Exercise |
Reproduce the full listing below exactly. Do not include the pictures.

===== Supplied data =====

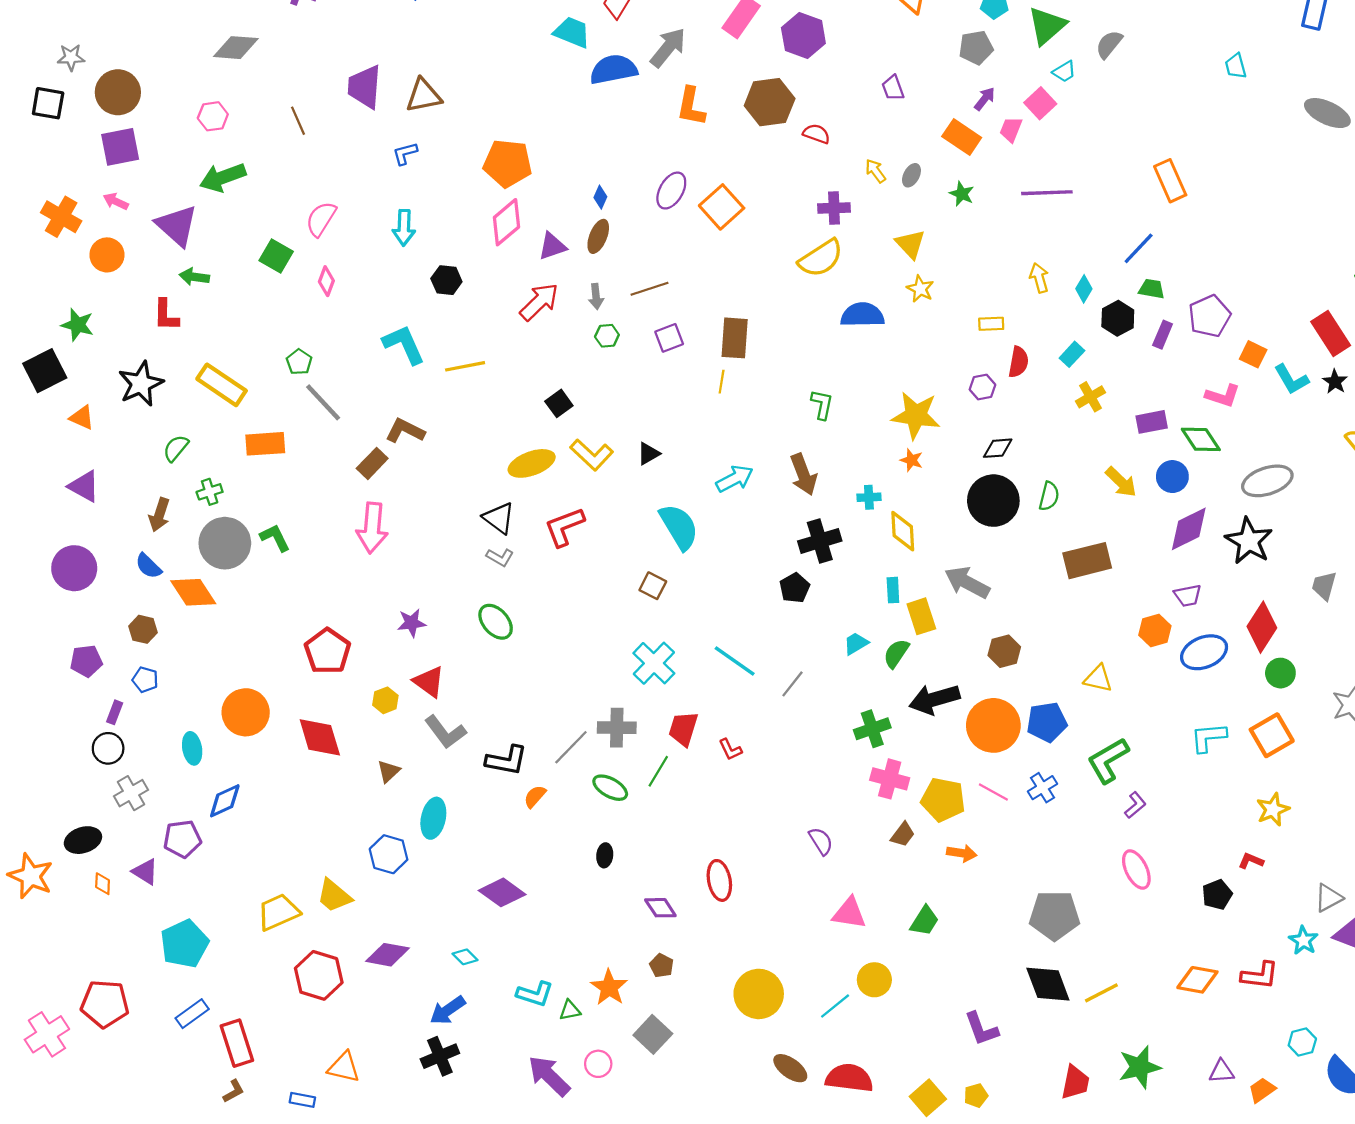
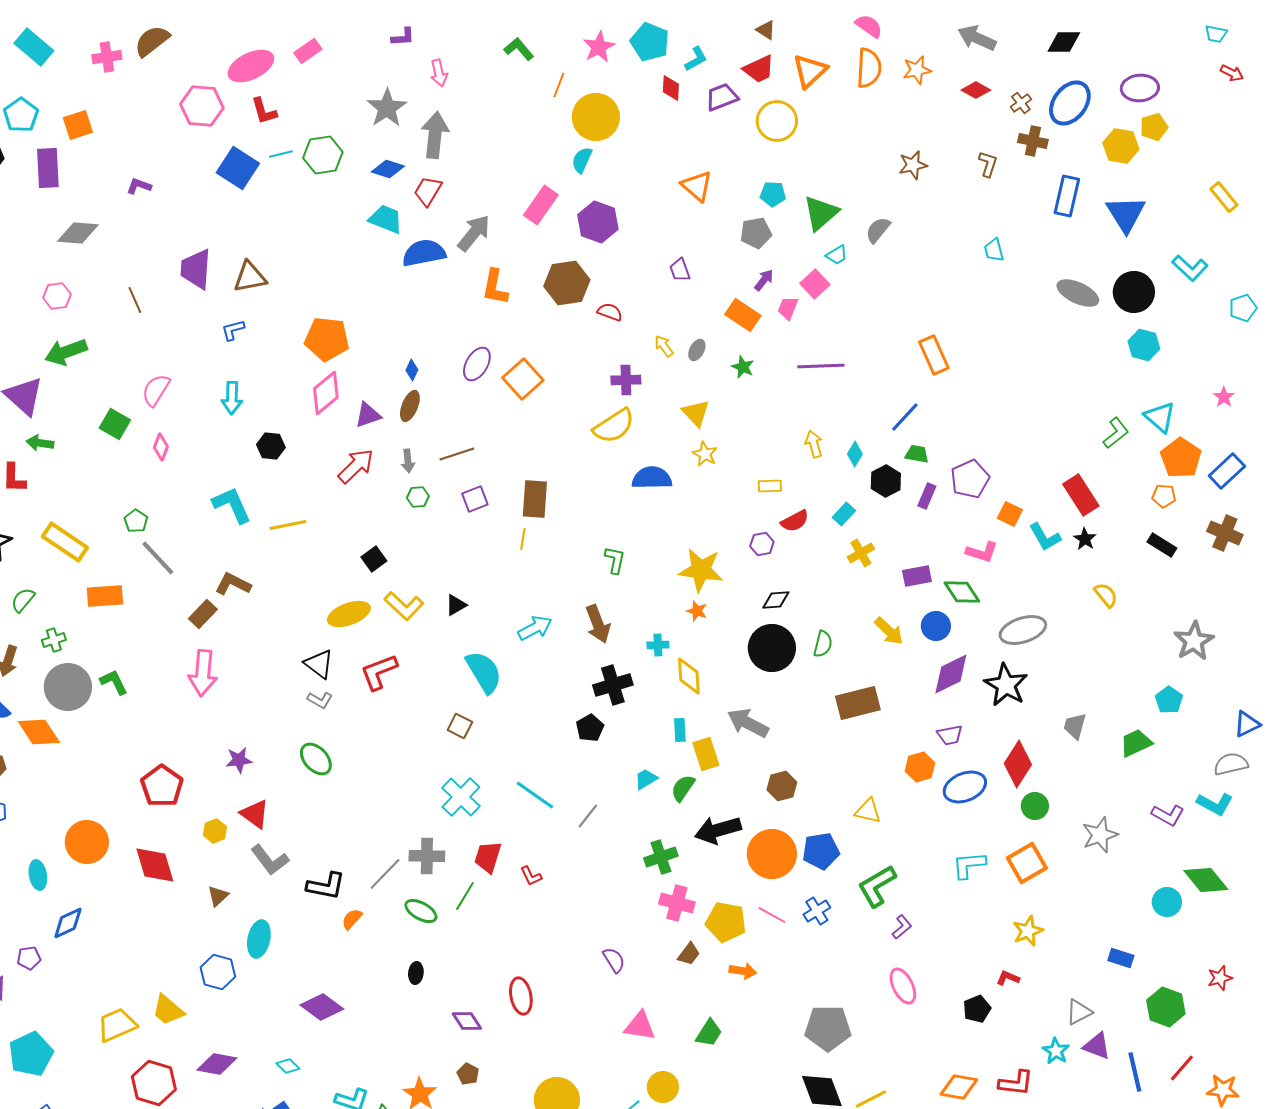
red semicircle: (1018, 362) -> (795, 521), turned 52
purple pentagon: (182, 839) -> (29, 958), size x0.7

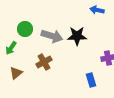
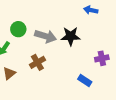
blue rectangle: (91, 80) -> (85, 81), turned -40

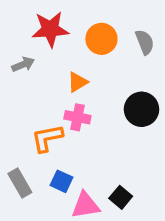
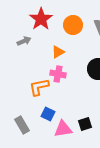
red star: (50, 29) -> (41, 19), turned -30
gray rectangle: (20, 183) -> (22, 125), moved
black square: (121, 197) -> (85, 124), turned 32

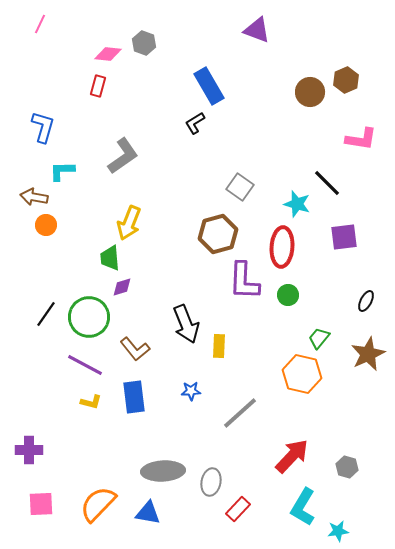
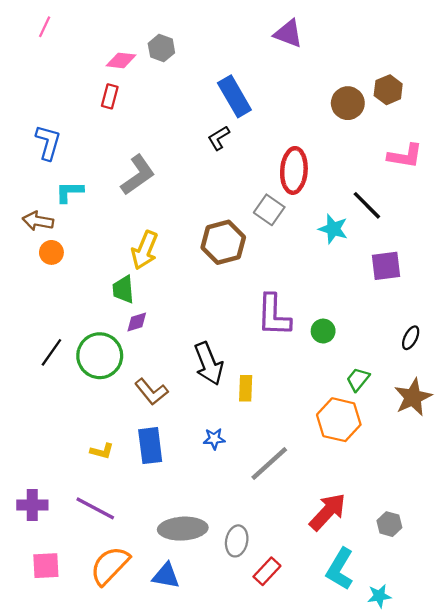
brown hexagon: (218, 234) -> (223, 242), moved
red ellipse: (282, 247) -> (294, 170), moved
purple line: (85, 365) -> (95, 508), moved

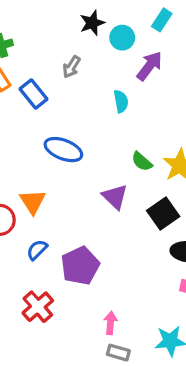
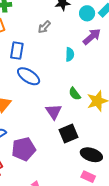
cyan circle: (122, 38) -> (87, 13), moved
blue rectangle: (33, 94) -> (17, 51), moved, turned 36
black square: (163, 214) -> (69, 133), moved

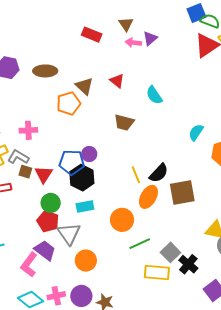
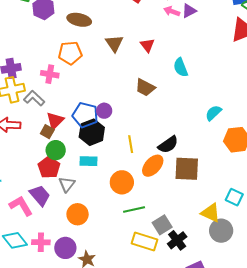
orange pentagon: (69, 103) -> (70, 53), moved
brown square: (25, 172) -> (47, 132), moved
yellow line: (136, 175) -> (131, 144), moved
gray triangle: (69, 234) -> (67, 184), size x0.7
pink L-shape: (29, 265) -> (21, 206), turned 100

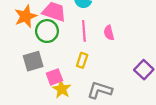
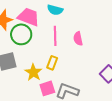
pink square: (54, 77) -> (47, 88), moved
yellow star: (62, 89) -> (33, 72), moved

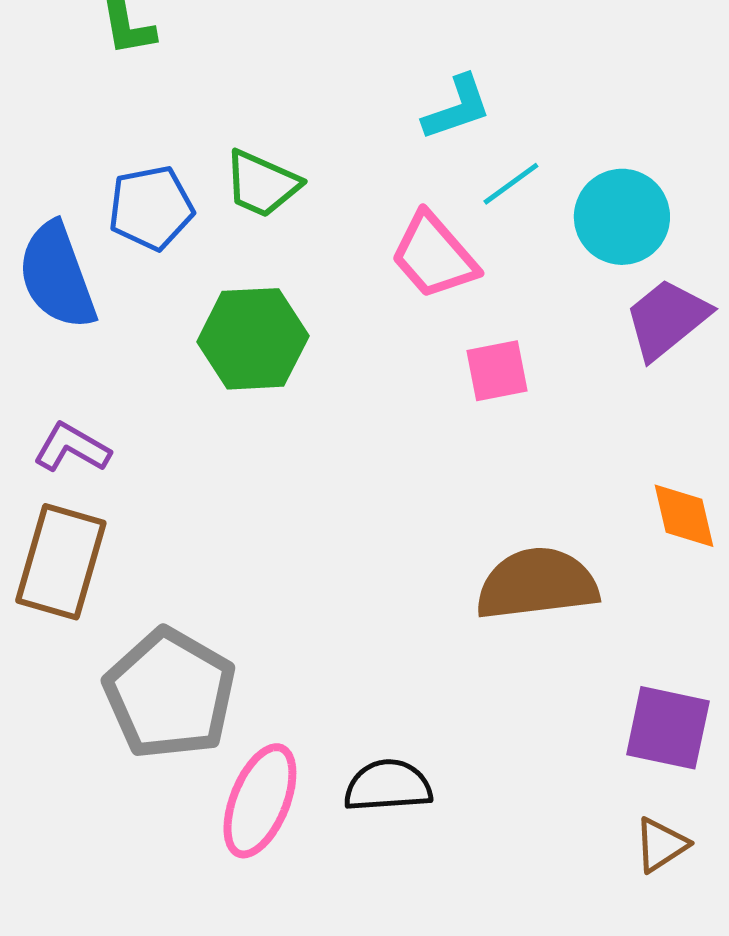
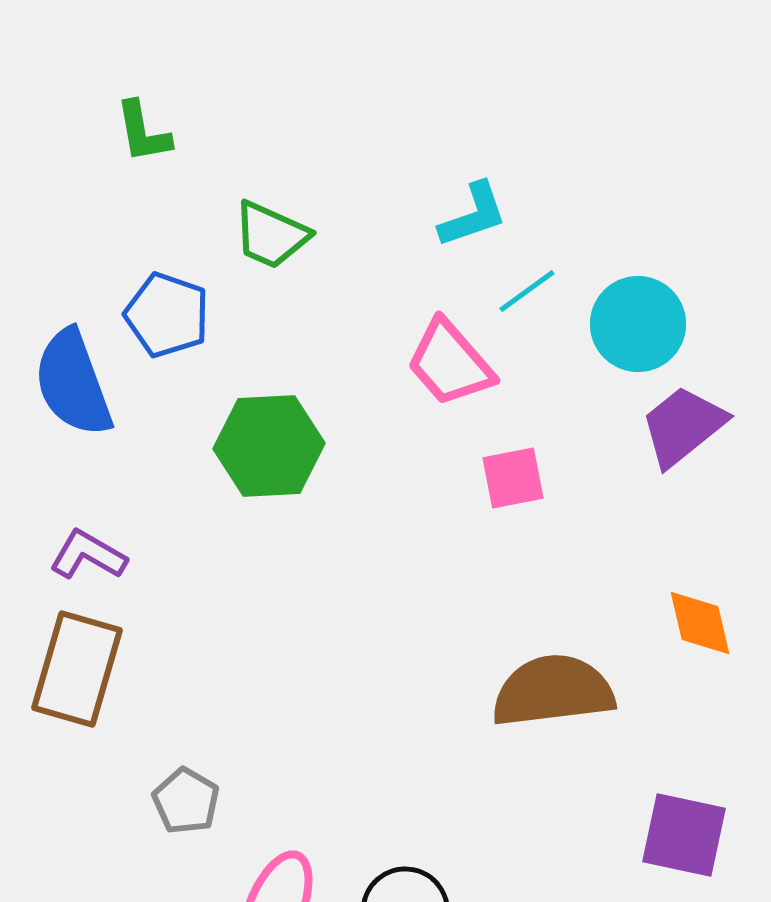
green trapezoid: (262, 184) -> (271, 235), moved
blue pentagon: (151, 208) -> (167, 315), turned 30
gray pentagon: (170, 694) -> (186, 801), size x0.5

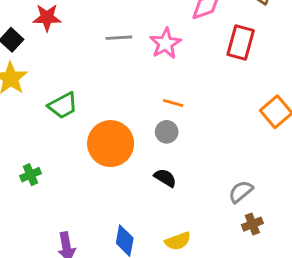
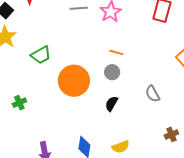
black semicircle: (165, 178) -> (112, 104), turned -91
gray semicircle: (241, 192) -> (153, 94), moved, turned -78

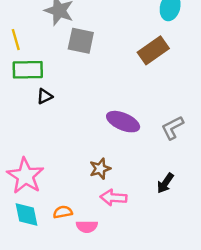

=====

Response to this exercise |
red semicircle: (1018, 362) -> (795, 521), turned 52
purple pentagon: (182, 839) -> (29, 958), size x0.7

blue rectangle: (91, 80) -> (85, 81), turned -40

red star: (50, 29) -> (41, 19), turned -30
gray rectangle: (20, 183) -> (22, 125), moved
black square: (121, 197) -> (85, 124), turned 32

brown hexagon: (218, 234) -> (223, 242), moved
red ellipse: (282, 247) -> (294, 170), moved
purple line: (85, 365) -> (95, 508), moved

cyan circle: (122, 38) -> (87, 13), moved
blue rectangle: (33, 94) -> (17, 51), moved, turned 36
black square: (163, 214) -> (69, 133), moved

orange pentagon: (69, 103) -> (70, 53), moved
brown square: (25, 172) -> (47, 132), moved
yellow line: (136, 175) -> (131, 144), moved
gray triangle: (69, 234) -> (67, 184), size x0.7
pink L-shape: (29, 265) -> (21, 206), turned 100

pink square: (54, 77) -> (47, 88), moved
yellow star: (62, 89) -> (33, 72), moved

green trapezoid: (262, 184) -> (271, 235), moved
blue pentagon: (151, 208) -> (167, 315), turned 30
gray pentagon: (170, 694) -> (186, 801), size x0.5

black semicircle: (165, 178) -> (112, 104), turned -91
gray semicircle: (241, 192) -> (153, 94), moved, turned -78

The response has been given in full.